• [EXERCISE AIM]:
Restate the following records word for word without images.

Colored object listings
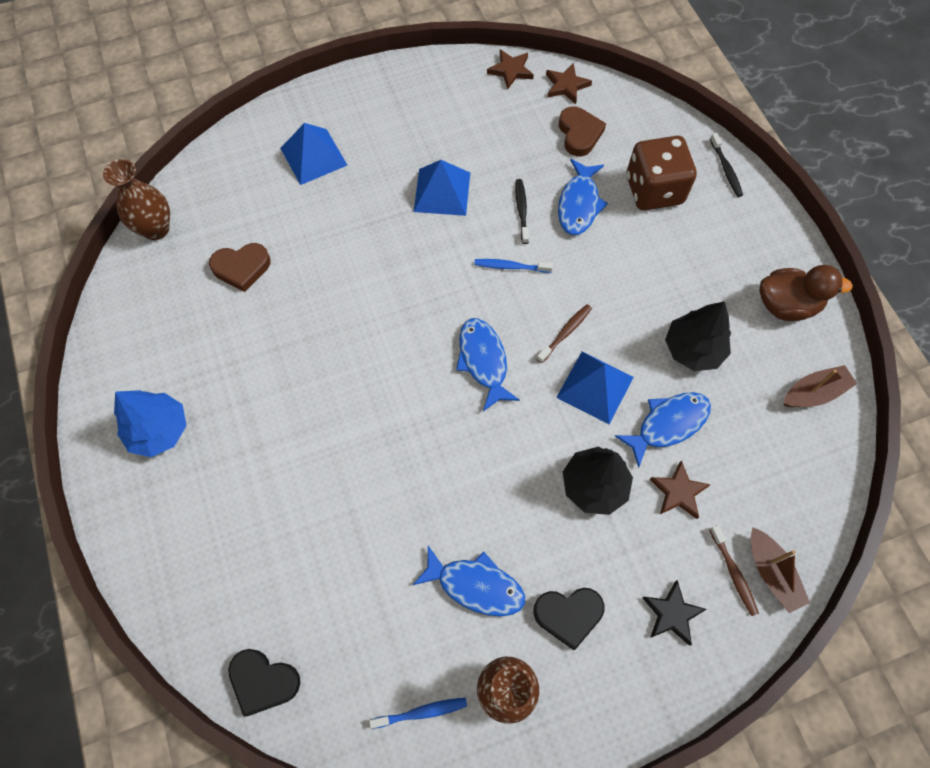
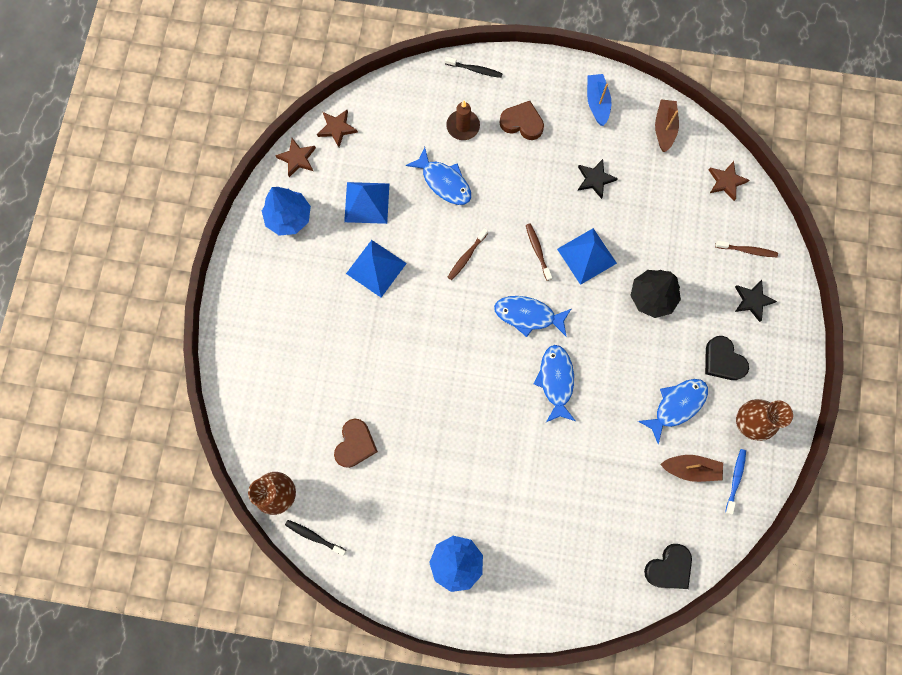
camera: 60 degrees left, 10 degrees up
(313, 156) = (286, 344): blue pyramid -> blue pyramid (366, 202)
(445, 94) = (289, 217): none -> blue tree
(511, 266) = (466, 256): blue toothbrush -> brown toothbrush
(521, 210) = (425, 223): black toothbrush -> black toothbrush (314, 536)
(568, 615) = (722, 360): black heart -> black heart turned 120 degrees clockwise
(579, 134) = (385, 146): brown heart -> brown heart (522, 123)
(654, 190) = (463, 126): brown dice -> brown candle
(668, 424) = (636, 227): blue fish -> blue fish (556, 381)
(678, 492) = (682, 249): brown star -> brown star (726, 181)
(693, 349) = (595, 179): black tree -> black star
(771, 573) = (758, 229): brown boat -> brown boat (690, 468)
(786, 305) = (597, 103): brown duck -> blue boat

• [RESPONSE BOX]:
camera: 60 degrees left, 10 degrees up
(313, 156) = (286, 344): blue pyramid -> blue pyramid (366, 202)
(445, 94) = (289, 217): none -> blue tree
(511, 266) = (466, 256): blue toothbrush -> brown toothbrush
(521, 210) = (425, 223): black toothbrush -> black toothbrush (314, 536)
(568, 615) = (722, 360): black heart -> black heart turned 120 degrees clockwise
(579, 134) = (385, 146): brown heart -> brown heart (522, 123)
(654, 190) = (463, 126): brown dice -> brown candle
(668, 424) = (636, 227): blue fish -> blue fish (556, 381)
(678, 492) = (682, 249): brown star -> brown star (726, 181)
(693, 349) = (595, 179): black tree -> black star
(771, 573) = (758, 229): brown boat -> brown boat (690, 468)
(786, 305) = (597, 103): brown duck -> blue boat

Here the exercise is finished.